GOAL OF THE EXERCISE. Set down without change every line from the line that contains "HALL pin OUT: D12 -> D7" through the end of the listing, and only those lines. No pictures.

DATA PROVIDED.
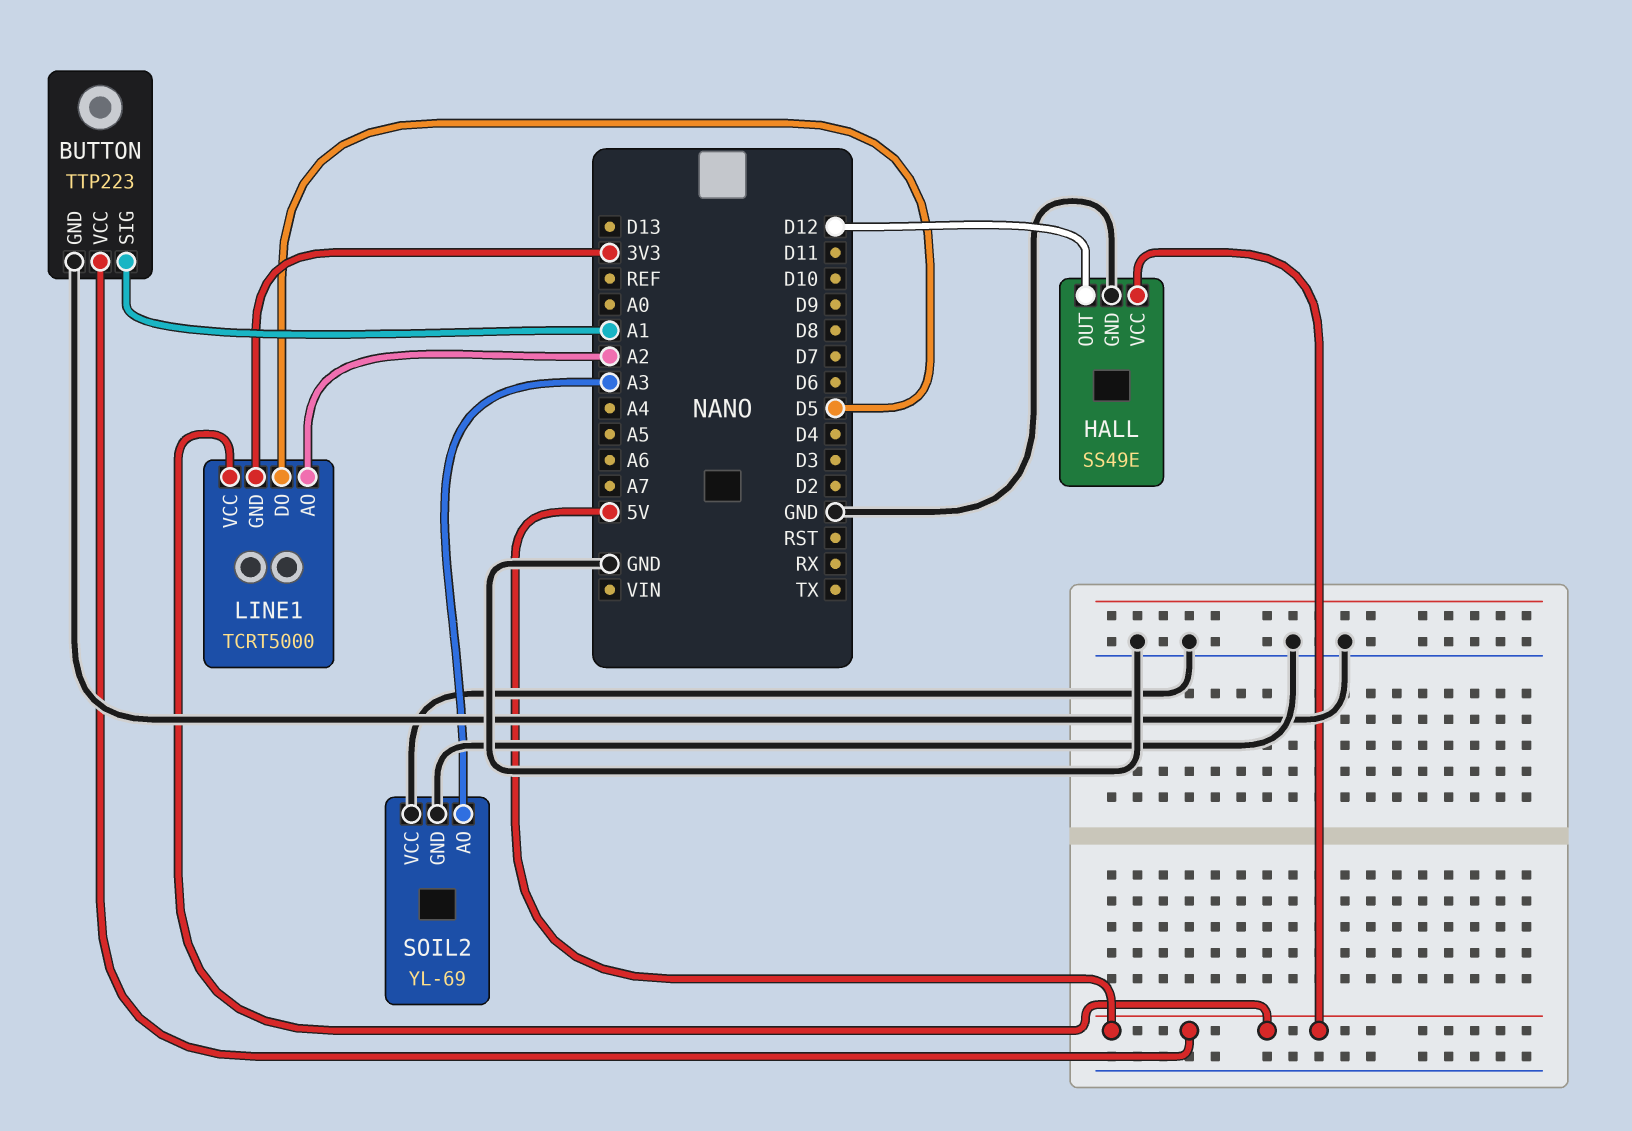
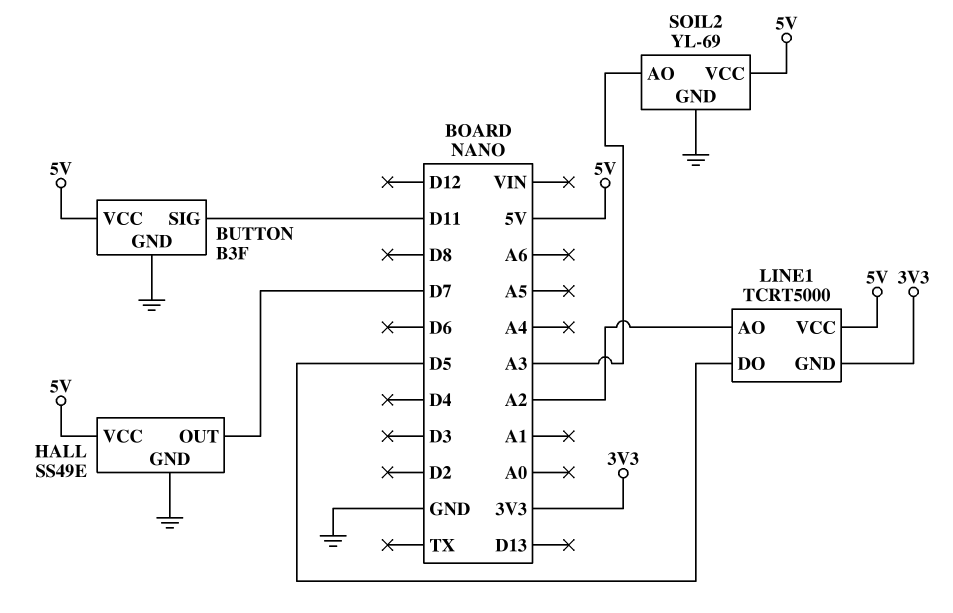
BUTTON: TTP223 -> B3F
BUTTON pin SIG: A1 -> D11
HALL pin OUT: D12 -> D7
SOIL2 pin VCC: GND -> 5V

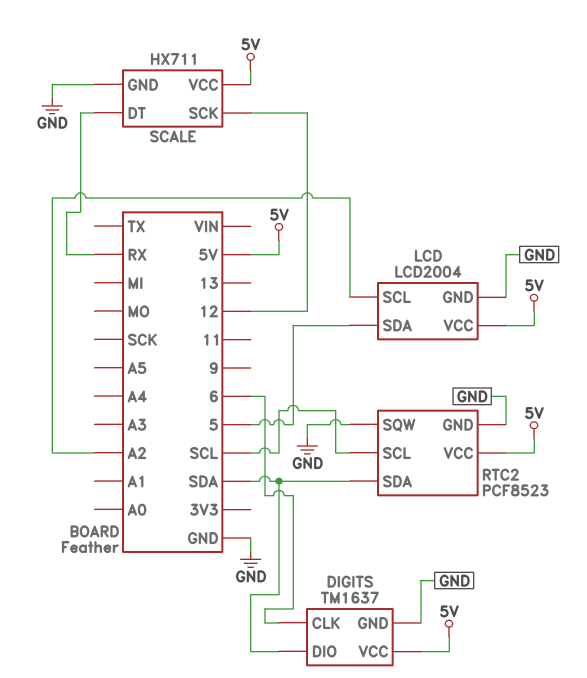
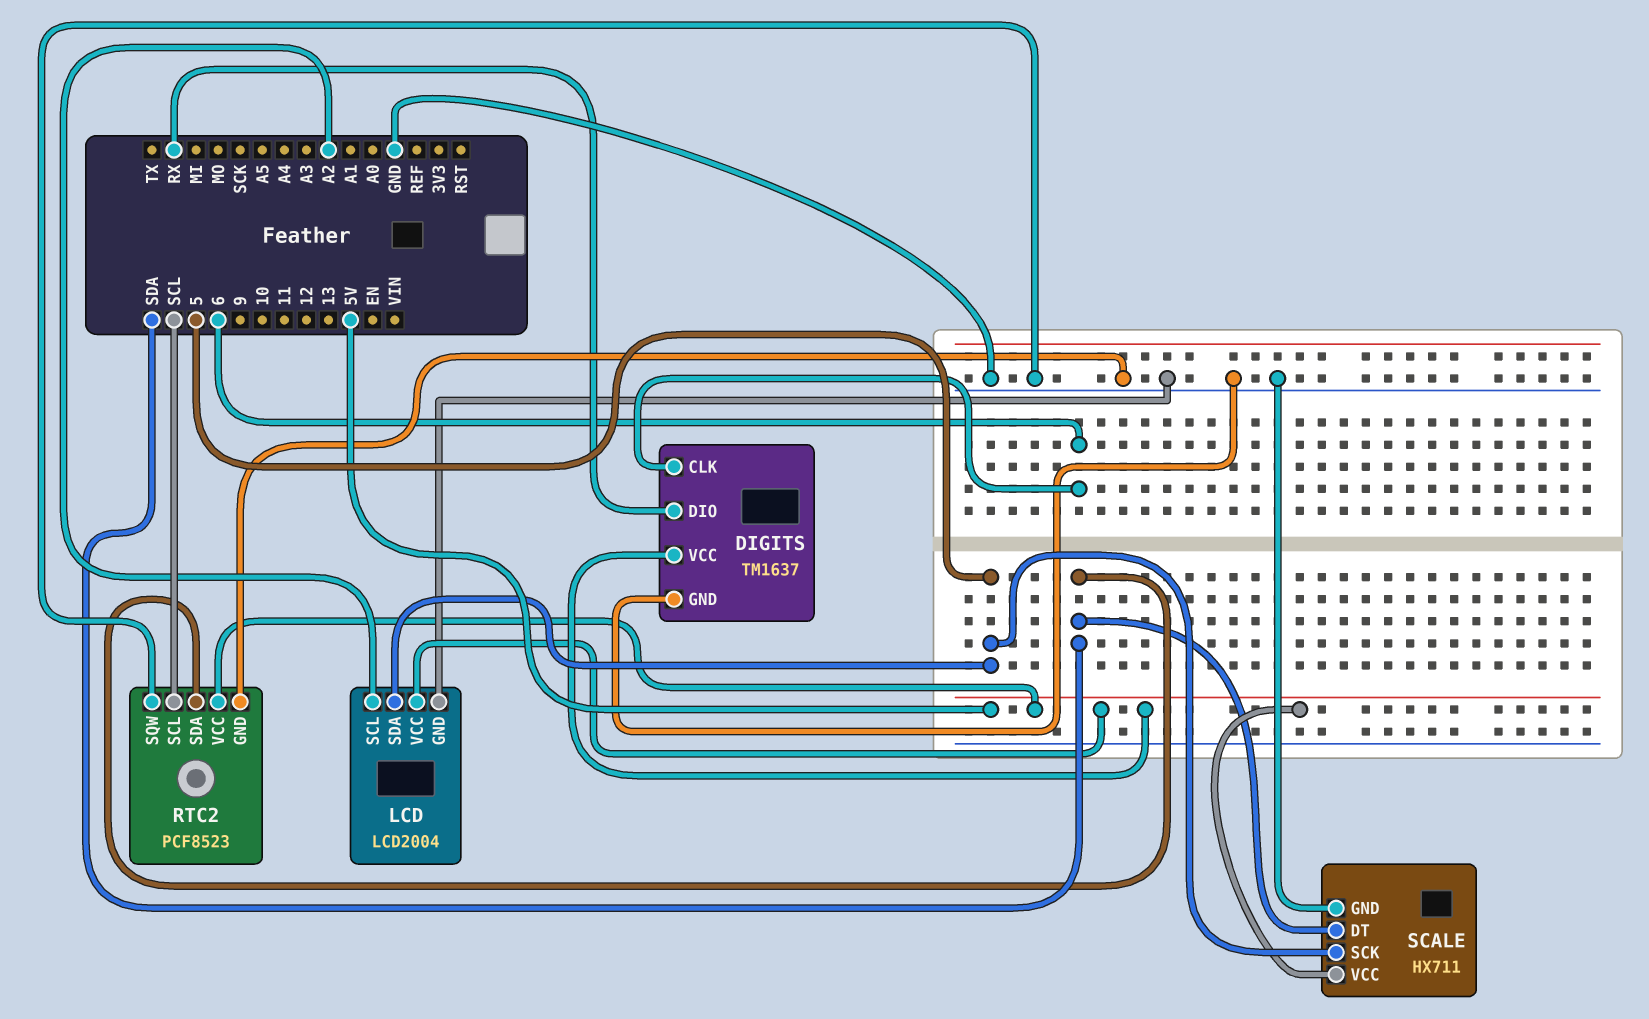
DIGITS pin DIO: SDA -> RX
SCALE pin DT: RX -> SDA
SCALE pin SCK: 12 -> 5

RESULT FOR THIS EXERCISE.
HALL pin OUT: D12 -> D7
SOIL2 pin VCC: GND -> 5V

DIGITS pin DIO: SDA -> RX
SCALE pin DT: RX -> SDA
SCALE pin SCK: 12 -> 5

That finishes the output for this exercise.